◆ Task requirements
Could you return the data that follows exactly, minus the images?

◆ Raw data
^^^^^^^^
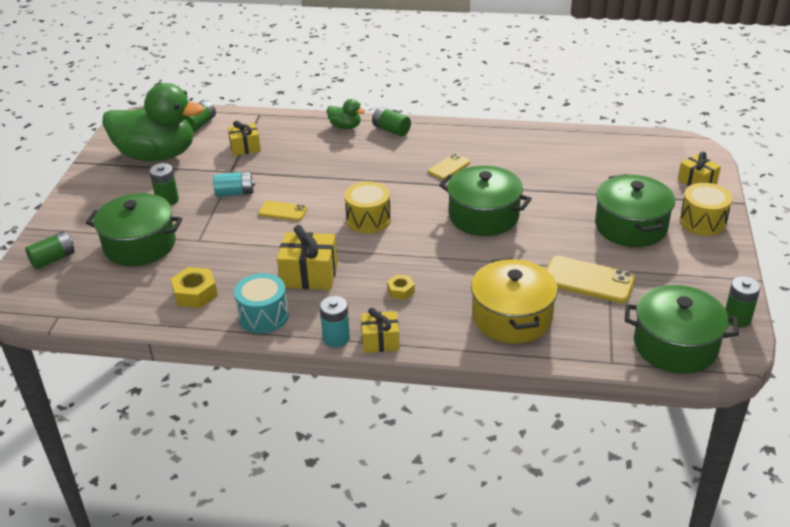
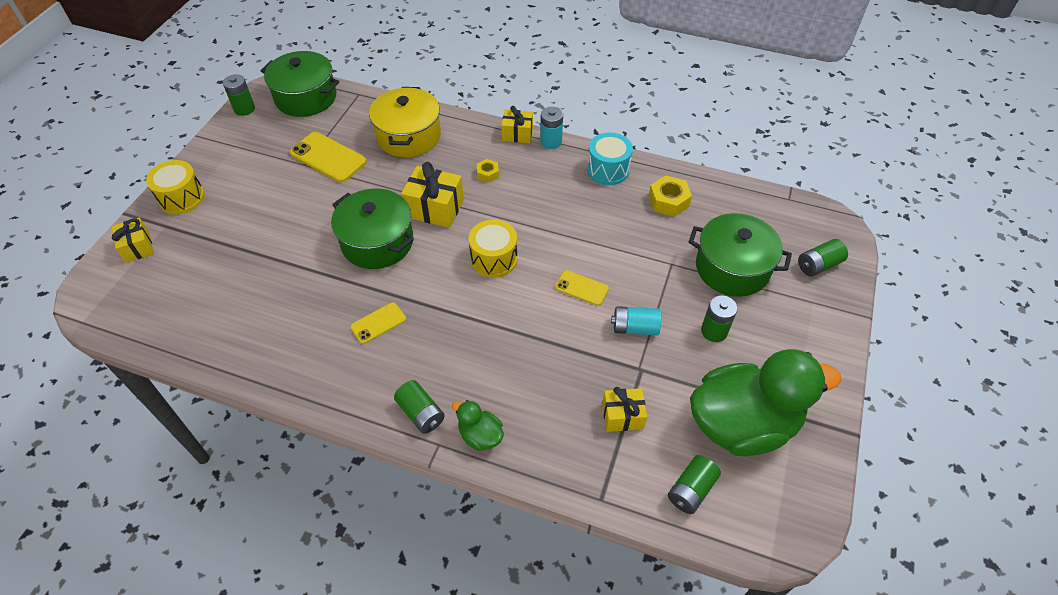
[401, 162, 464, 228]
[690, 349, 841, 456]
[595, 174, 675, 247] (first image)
^^^^^^^^
◆ Finished exercise
[401, 162, 464, 228]
[690, 349, 841, 456]
[595, 174, 675, 247] (first image)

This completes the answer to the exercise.